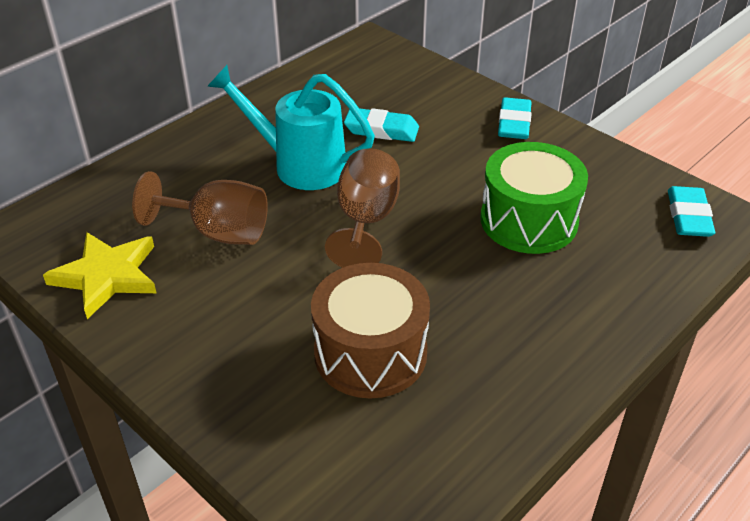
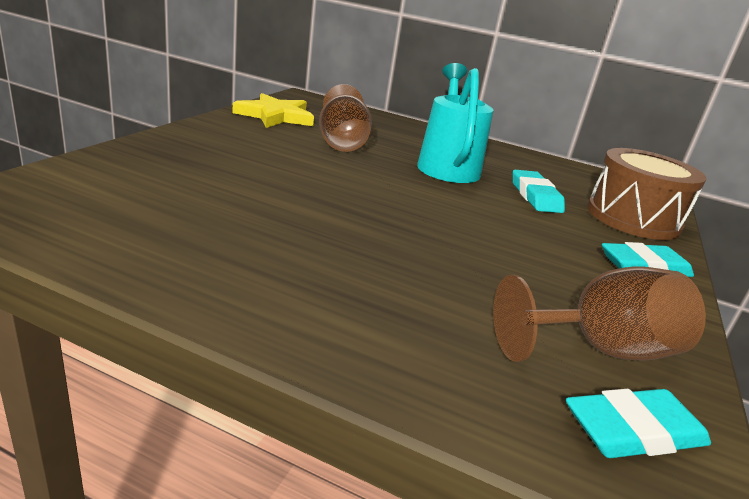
camera: 65 degrees right, 15 degrees down
(366, 221) = (400, 191): brown goblet -> brown goblet (599, 349)
(370, 353) = (226, 195): brown drum -> brown drum (633, 218)
(529, 220) = (480, 277): green drum -> none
++++++++
#### WHAT TO DO
Which lines above include the word "brown"? Pick them out and copy them.

#### SOLUTION TO THE EXERCISE
(366, 221) = (400, 191): brown goblet -> brown goblet (599, 349)
(370, 353) = (226, 195): brown drum -> brown drum (633, 218)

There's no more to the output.